* DATA RECORDS
======

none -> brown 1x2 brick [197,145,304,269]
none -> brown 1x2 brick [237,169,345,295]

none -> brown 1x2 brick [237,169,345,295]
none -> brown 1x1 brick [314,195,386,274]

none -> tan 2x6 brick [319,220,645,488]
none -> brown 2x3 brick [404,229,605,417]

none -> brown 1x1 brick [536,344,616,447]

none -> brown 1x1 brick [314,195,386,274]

======

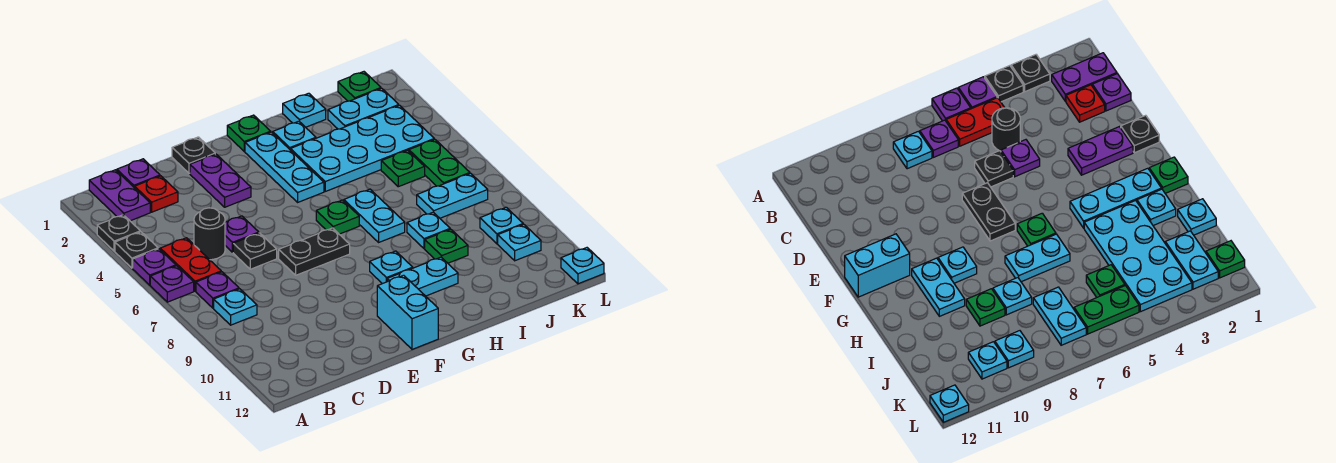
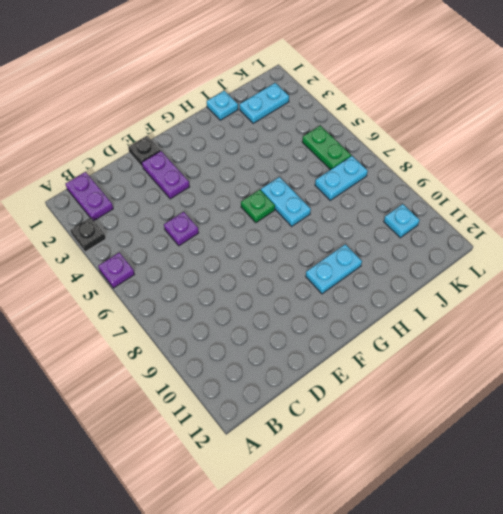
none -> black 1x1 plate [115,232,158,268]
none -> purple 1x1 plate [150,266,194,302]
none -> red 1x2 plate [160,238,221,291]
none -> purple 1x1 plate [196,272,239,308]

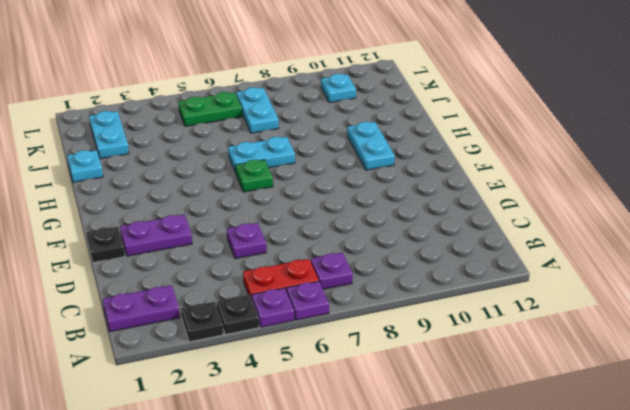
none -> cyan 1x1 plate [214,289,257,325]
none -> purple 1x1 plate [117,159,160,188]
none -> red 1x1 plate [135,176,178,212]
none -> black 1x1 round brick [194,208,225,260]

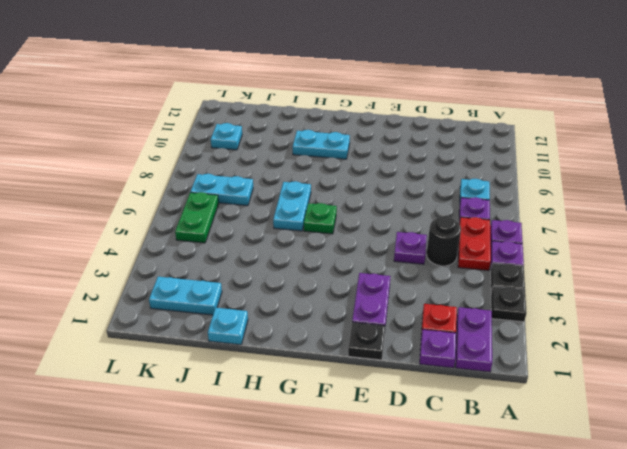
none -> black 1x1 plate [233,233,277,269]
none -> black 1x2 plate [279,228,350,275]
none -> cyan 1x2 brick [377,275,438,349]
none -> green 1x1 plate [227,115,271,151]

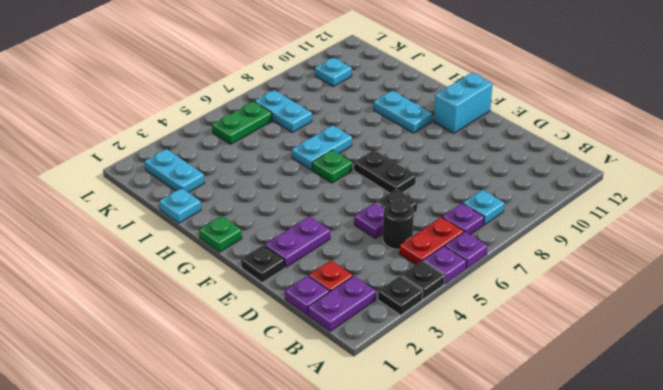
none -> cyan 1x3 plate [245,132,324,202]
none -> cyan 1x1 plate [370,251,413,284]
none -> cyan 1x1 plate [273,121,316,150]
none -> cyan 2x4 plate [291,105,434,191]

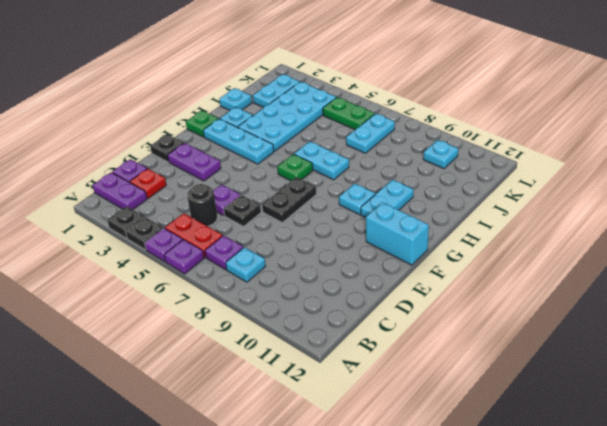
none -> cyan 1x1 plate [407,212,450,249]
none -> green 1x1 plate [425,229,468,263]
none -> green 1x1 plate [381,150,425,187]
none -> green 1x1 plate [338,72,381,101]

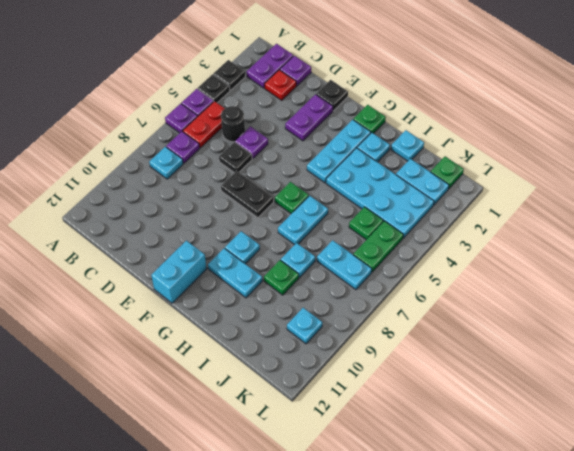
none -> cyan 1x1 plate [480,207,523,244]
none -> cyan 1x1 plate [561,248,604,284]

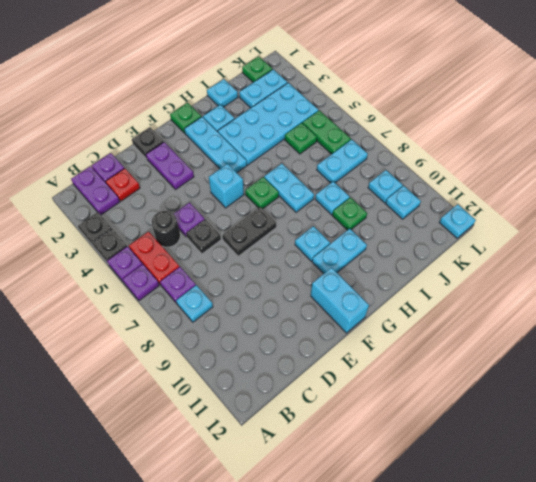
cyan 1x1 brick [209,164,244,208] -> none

======

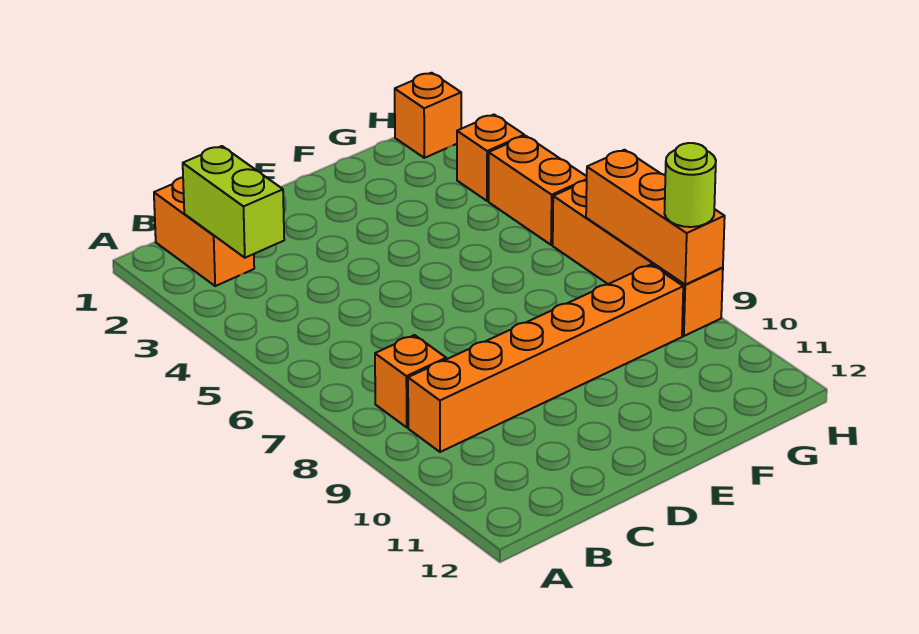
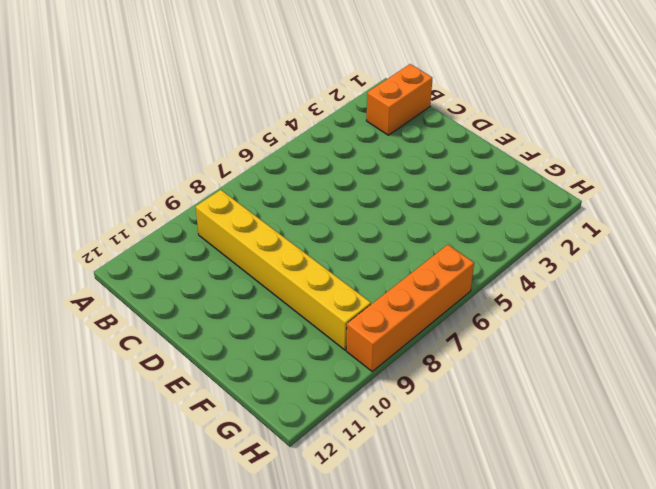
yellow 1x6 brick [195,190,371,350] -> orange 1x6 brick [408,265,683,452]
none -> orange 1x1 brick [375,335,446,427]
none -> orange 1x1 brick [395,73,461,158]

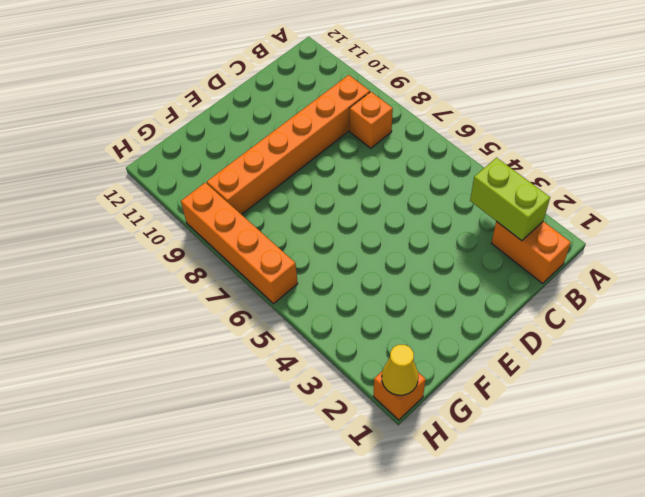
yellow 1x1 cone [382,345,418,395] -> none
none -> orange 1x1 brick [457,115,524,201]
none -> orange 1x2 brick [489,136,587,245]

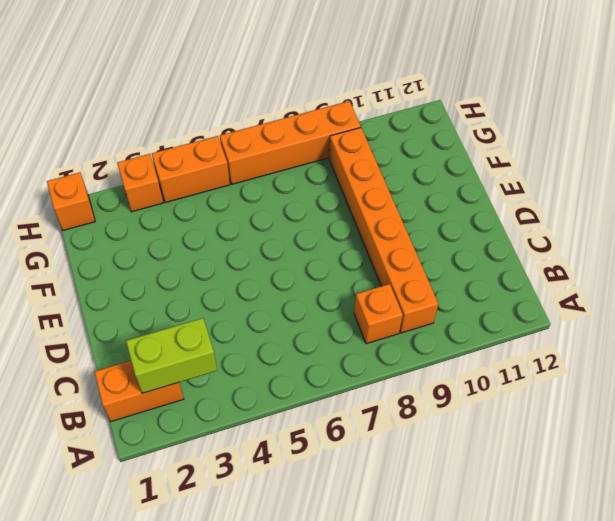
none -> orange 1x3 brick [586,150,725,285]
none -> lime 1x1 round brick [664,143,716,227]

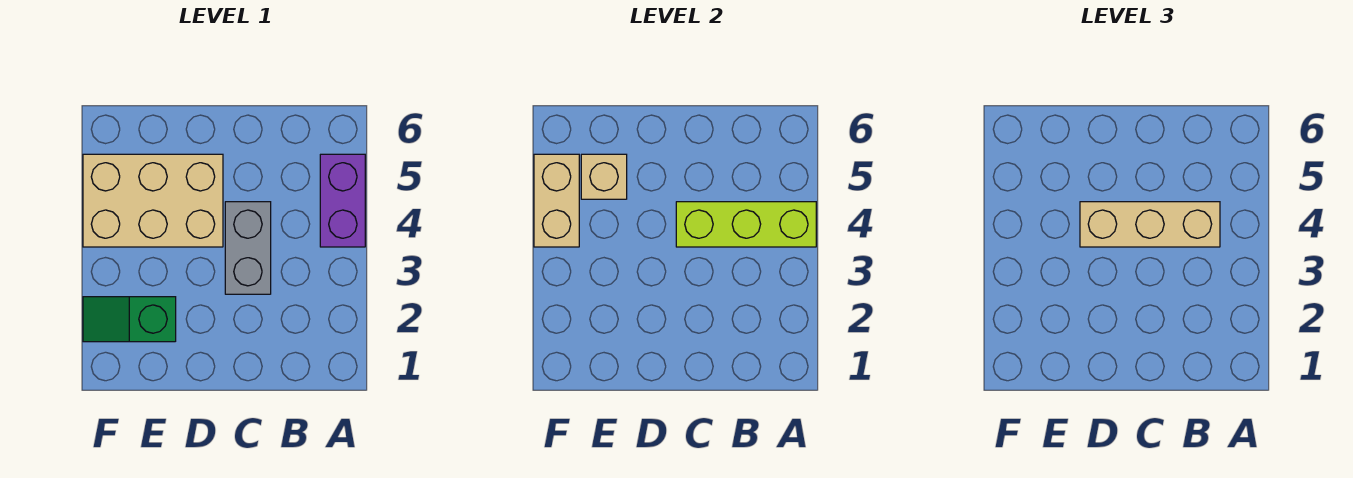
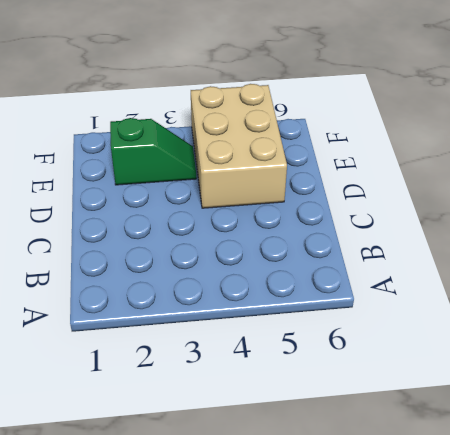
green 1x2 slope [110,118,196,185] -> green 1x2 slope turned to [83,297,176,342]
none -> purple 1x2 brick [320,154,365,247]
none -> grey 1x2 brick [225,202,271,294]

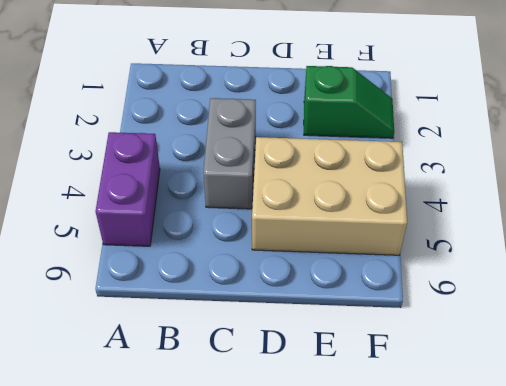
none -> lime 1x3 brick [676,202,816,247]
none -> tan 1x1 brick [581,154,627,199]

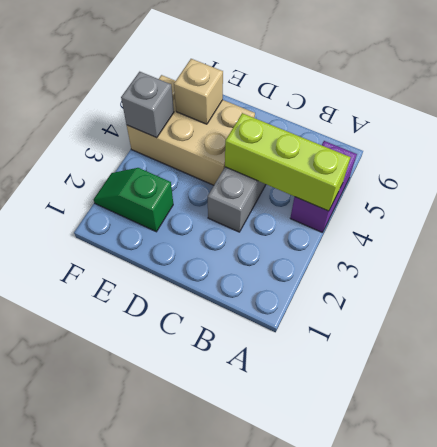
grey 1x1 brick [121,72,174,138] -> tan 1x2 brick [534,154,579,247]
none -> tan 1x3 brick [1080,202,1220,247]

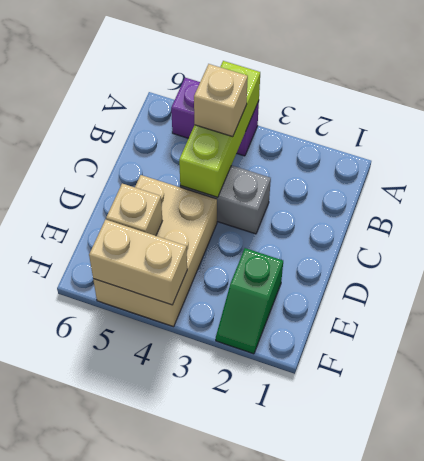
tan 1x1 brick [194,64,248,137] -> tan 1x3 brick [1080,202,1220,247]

======

* PROBLEM TO SOLVE
Answer only with how many lines in the records include "yellow".

* RESULT BELOW
2